## SOURCE DATA:
==================================================

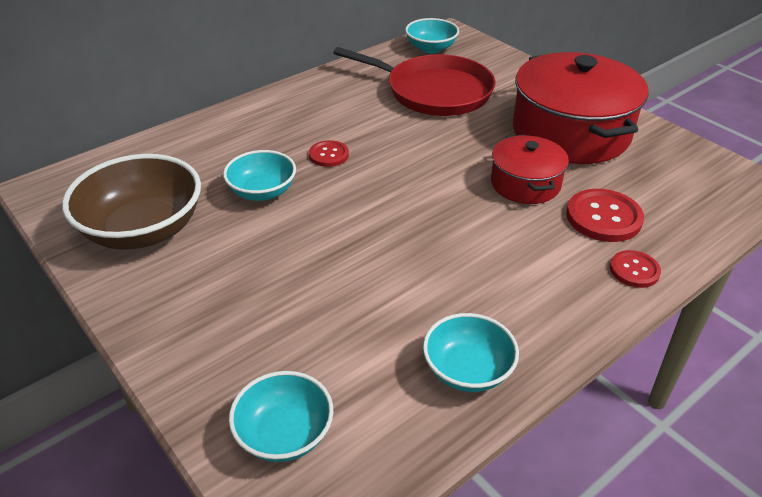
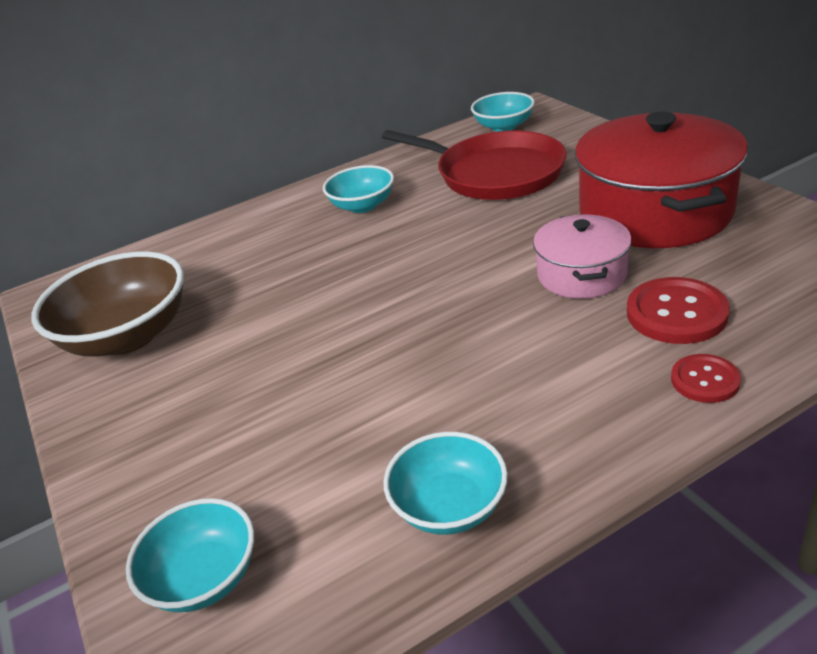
camera: 15 degrees right, 5 degrees down
(262, 192) = (267, 292): turquoise bowl -> turquoise bowl (362, 205)
(328, 155) = (353, 249): red button -> none
(525, 184) = (581, 274): red pot -> pink pot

==================================================

## WORK INSTRUCTION:
What is wanted is an exact repeat of the lines from the one with "(328, 155) = (353, 249): red button -> none" through the last line of the listing above, and no other text.

## RESULT OF THIS TASK:
(328, 155) = (353, 249): red button -> none
(525, 184) = (581, 274): red pot -> pink pot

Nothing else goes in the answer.